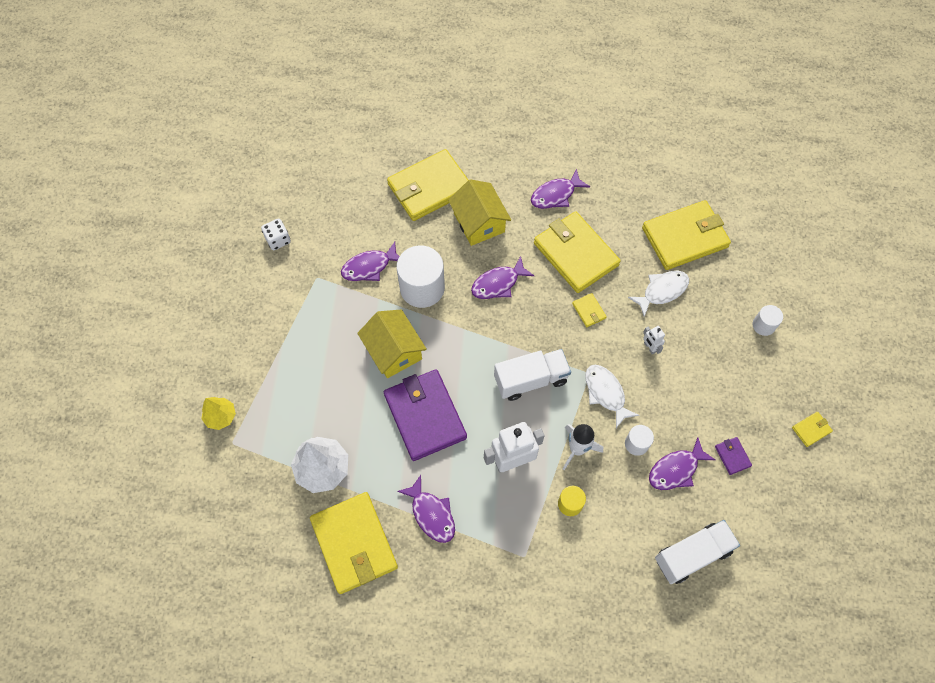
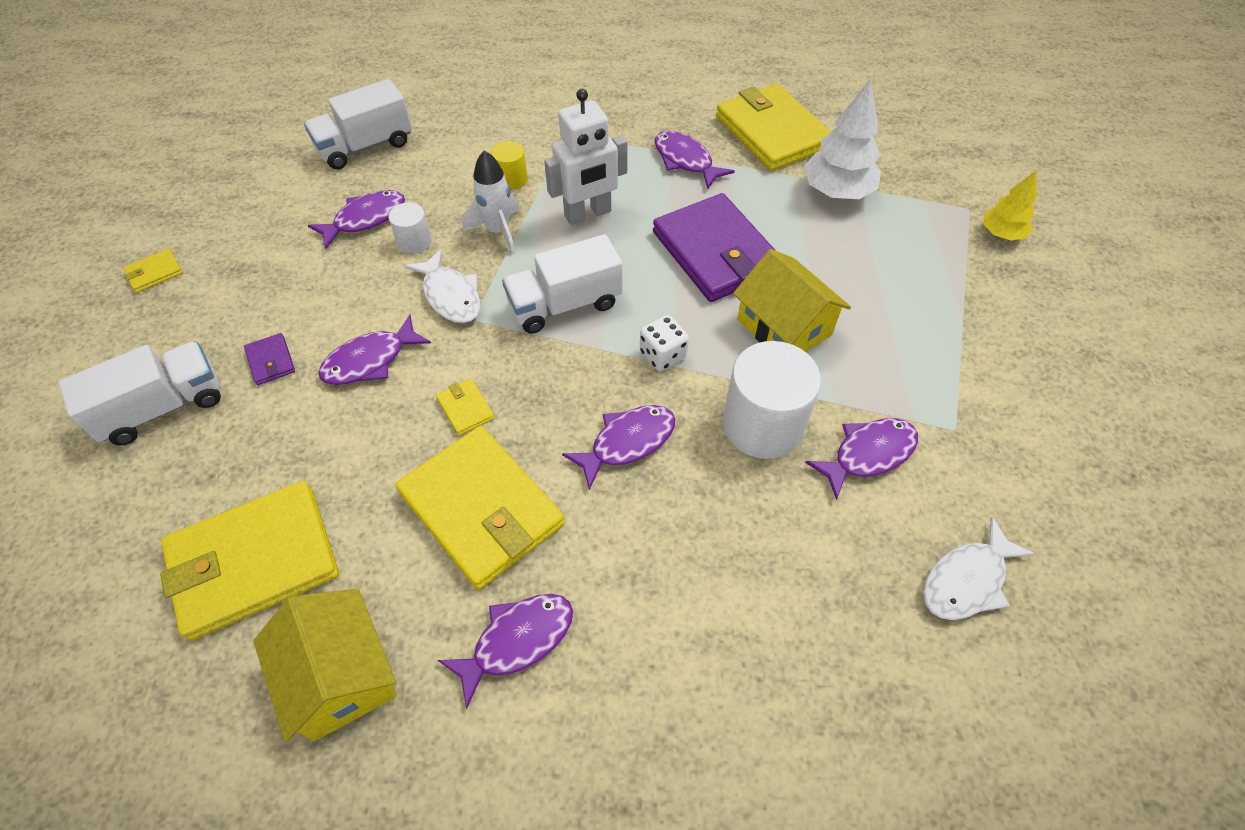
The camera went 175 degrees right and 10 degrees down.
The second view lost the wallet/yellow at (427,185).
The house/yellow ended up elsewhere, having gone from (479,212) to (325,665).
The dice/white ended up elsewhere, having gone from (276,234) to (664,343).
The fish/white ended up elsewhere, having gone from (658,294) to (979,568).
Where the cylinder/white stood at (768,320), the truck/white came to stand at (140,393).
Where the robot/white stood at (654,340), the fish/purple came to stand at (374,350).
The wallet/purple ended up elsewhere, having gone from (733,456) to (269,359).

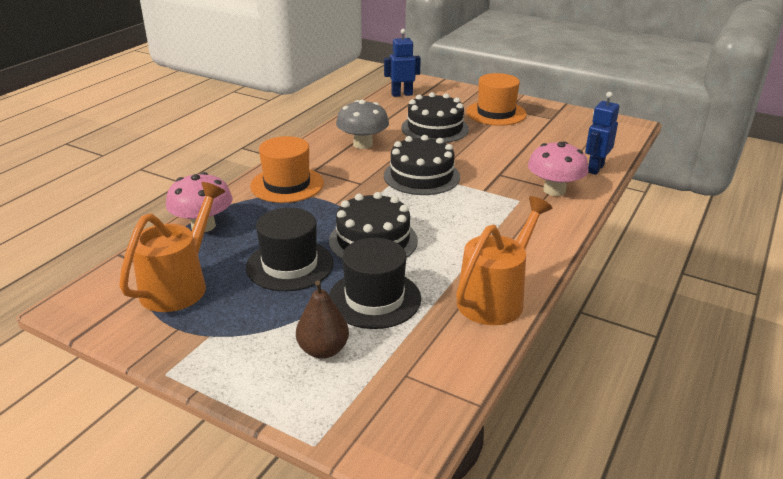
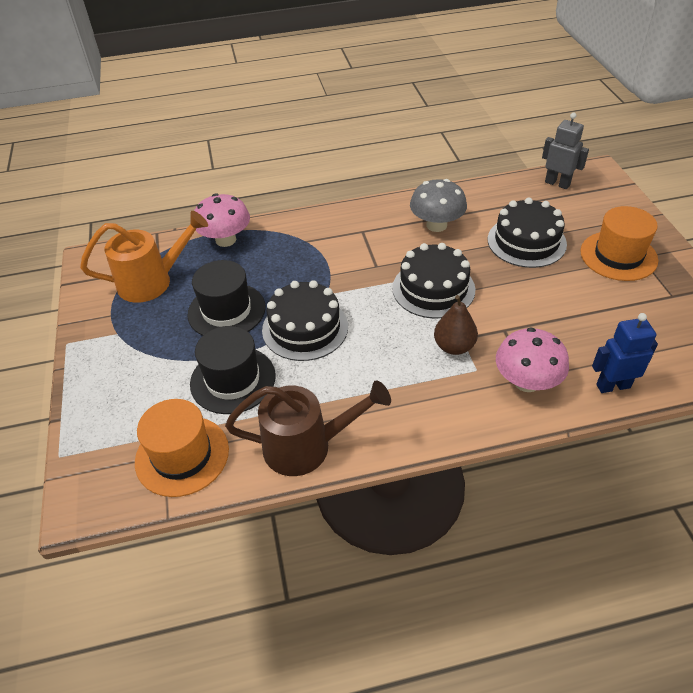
The camera went 50 degrees right and 15 degrees up.
What was the robot/blue at (402,63) turned into the robot/grey at (565,151).
The hat/orange ended up elsewhere, having gone from (287,169) to (182,448).
What was the watering can/orange at (504,260) turned into the watering can/brown at (308,428).
The pear/brown ended up elsewhere, having gone from (322,319) to (456,325).

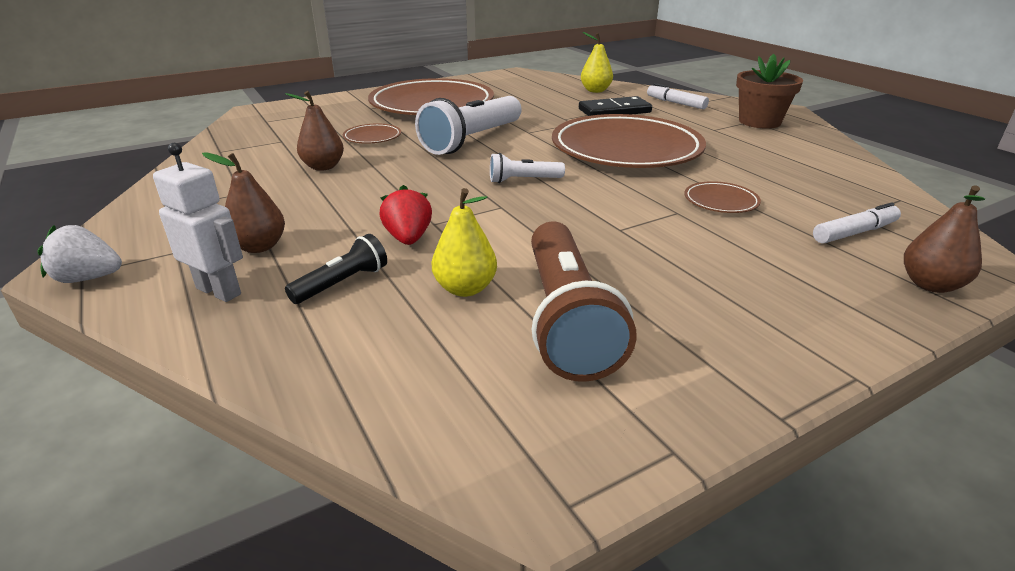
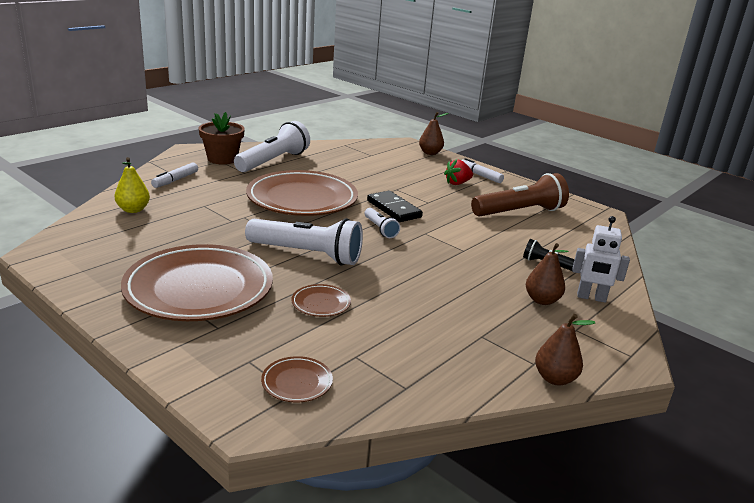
The camera went 110 degrees left and 5 degrees down.
The pear/brown ended up elsewhere, having gone from (314,131) to (565,349).
The domino/black ended up elsewhere, having gone from (615,106) to (395,206).
The robot/white at (198,222) ended up facing another way, 90 degrees counterclockwise from before.
The plate/brown ended up elsewhere, having gone from (722,197) to (297,379).
The strawberry/red ended up elsewhere, having gone from (406,215) to (458,172).
The second view lost the pear/yellow at (464,242).
The marker/white ended up elsewhere, having gone from (857,223) to (483,170).
The second view lost the strawberry/white at (79,254).
The second view gained the flashlight/white at (272,146).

+ + + +

**About this exercise**
Beginning with the first entry above, reproduce every line verbatim until the line with "The dice/white ended", which is included too; omit pictures.

**Solution for this exercise**
The camera went 175 degrees right and 10 degrees down.
The second view lost the wallet/yellow at (427,185).
The house/yellow ended up elsewhere, having gone from (479,212) to (325,665).
The dice/white ended up elsewhere, having gone from (276,234) to (664,343).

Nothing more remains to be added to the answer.